Records to use below:
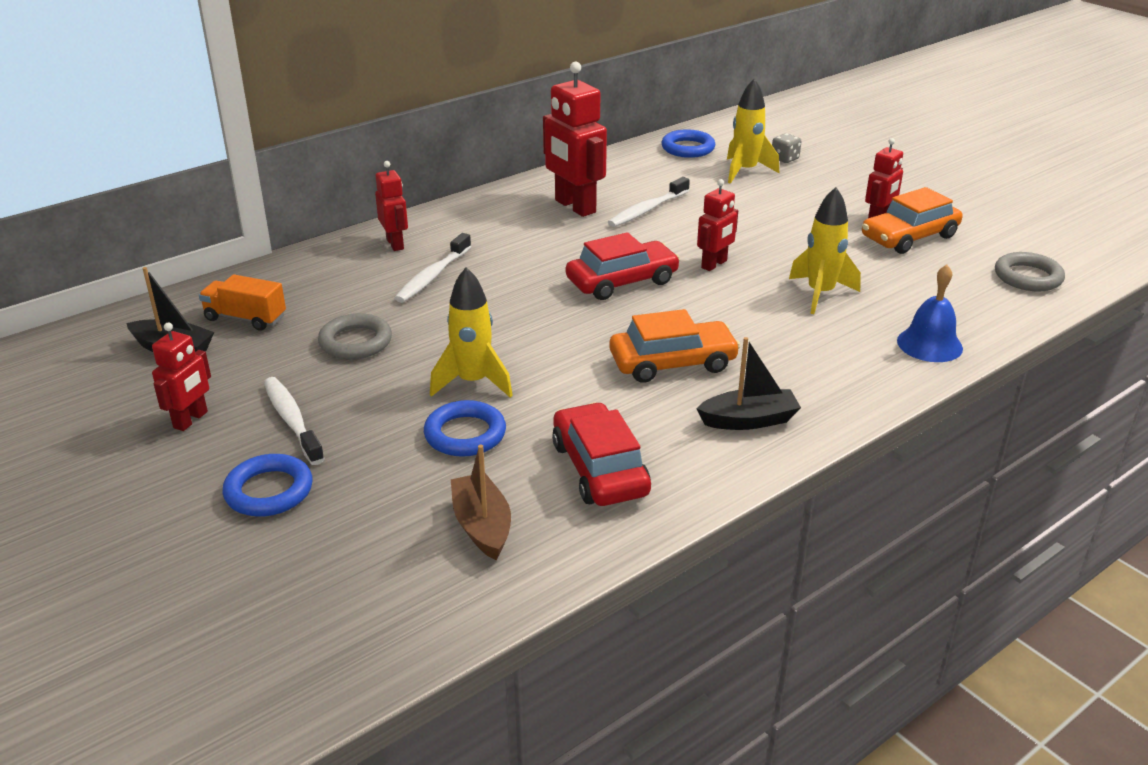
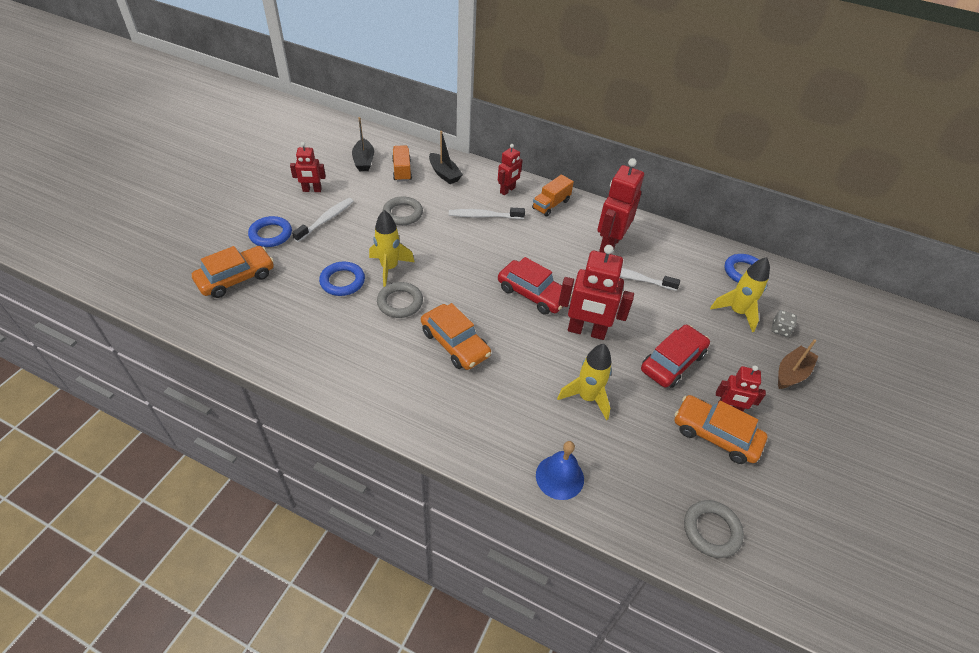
camera: 60 degrees right, 15 degrees up
(353, 554) = (236, 278): none -> orange car
(460, 222) = (551, 204): none -> orange truck
(482, 526) = (271, 313): brown boat -> brown boat (791, 373)
(557, 390) = (400, 302): none -> grey ring
(599, 469) = (336, 342): red car -> red car (672, 362)
(714, 264) = (586, 331): red robot -> red robot, size x1.75
(748, 420) = (412, 395): black boat -> black boat (444, 174)

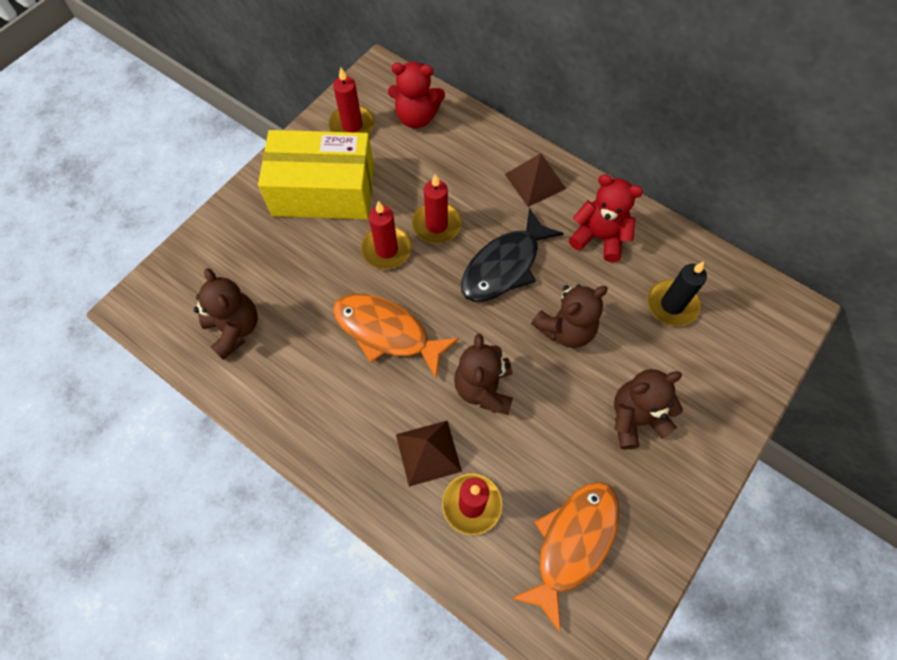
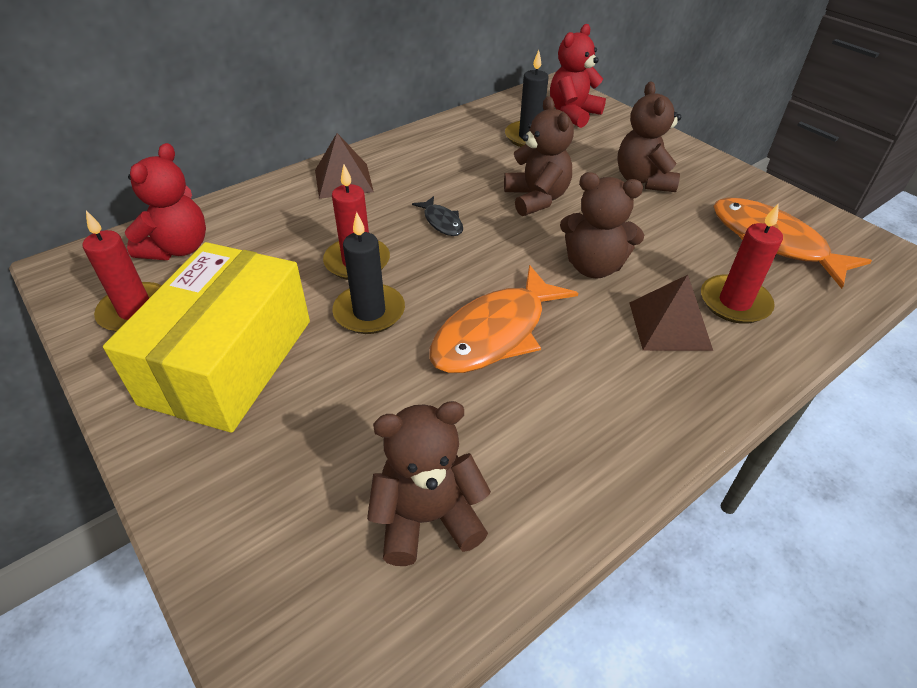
camera: 75 degrees left, 20 degrees down
(386, 250) = (369, 312): red candle -> black candle
(504, 266) = (442, 222): black fish -> black fish, size x0.48
(599, 237) = (438, 158): red teddy bear -> red teddy bear (573, 114)

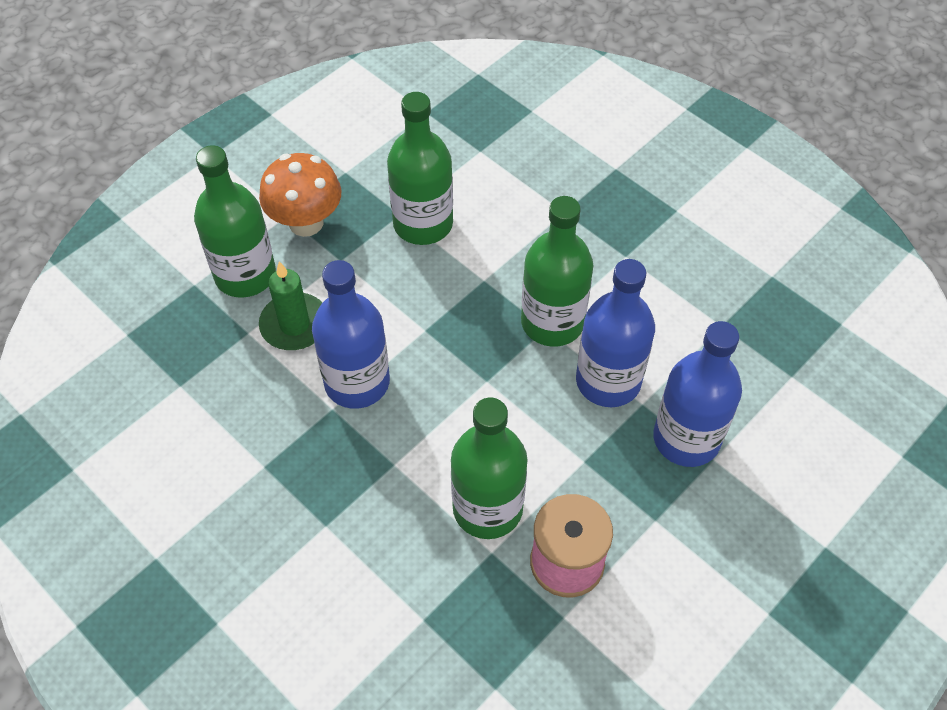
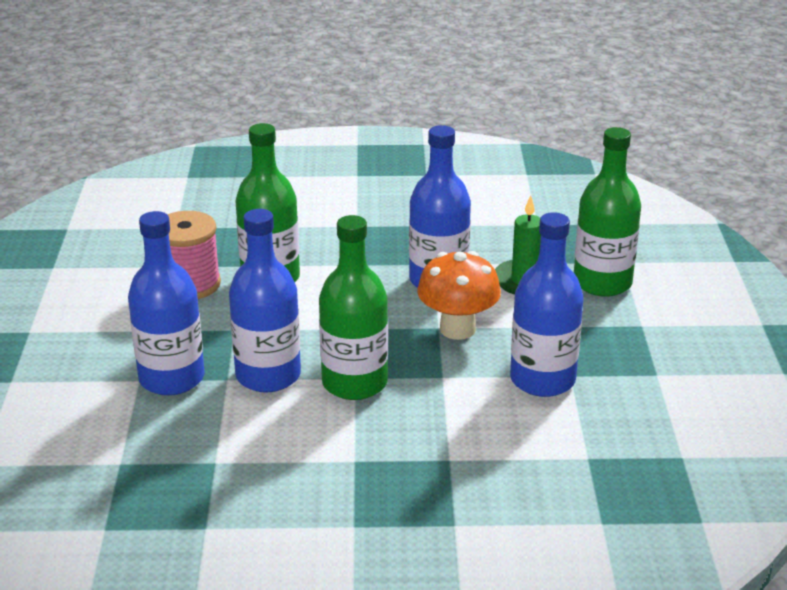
camera: 135 degrees right, 25 degrees down
(306, 222) = (621, 329): orange mushroom -> orange mushroom (457, 329)
(423, 224) = (542, 380): green bottle -> blue bottle

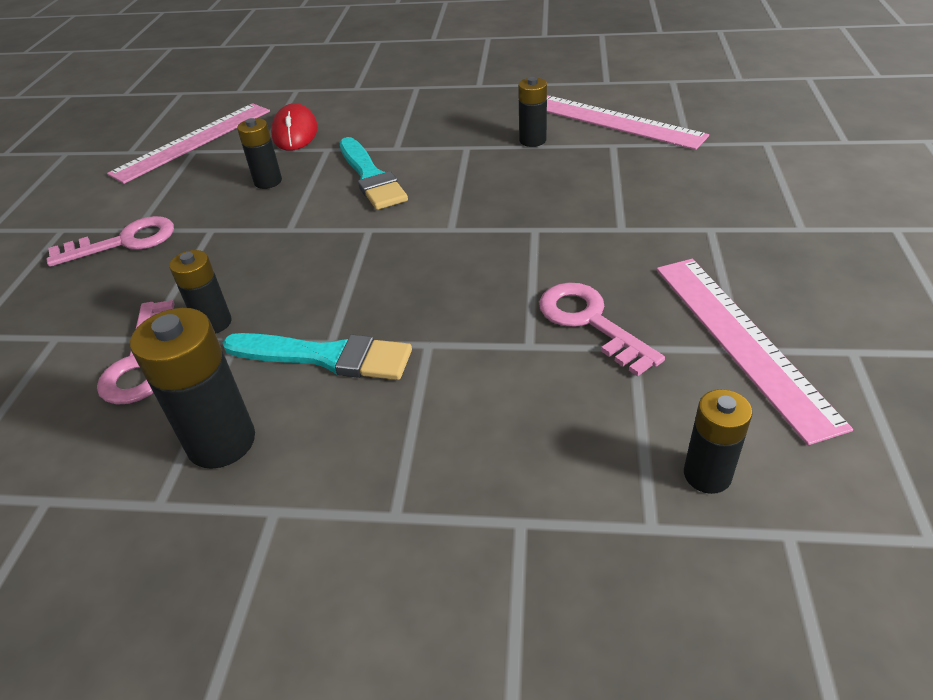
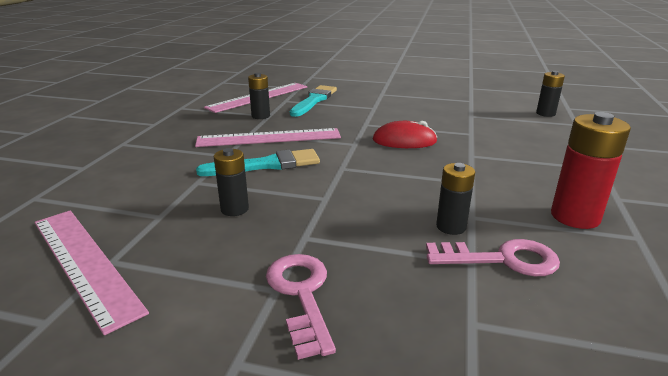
camera: 85 degrees left, 15 degrees down
(221, 442) = (575, 217): black battery -> red battery
(295, 132) = (144, 197): red mouse -> red mouse (404, 141)
(325, 357) = (486, 184): turquoise brush -> turquoise brush (314, 100)
(590, 322) = (453, 120): pink key -> none
(741, 340) = (465, 99): pink ruler -> pink ruler (269, 138)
End of Records to use.
**Description of the task:** Where a line in the records above contains the string "size", copy that line.

**Solution to the problem:**
(714, 264) = (586, 331): red robot -> red robot, size x1.75
(504, 266) = (442, 222): black fish -> black fish, size x0.48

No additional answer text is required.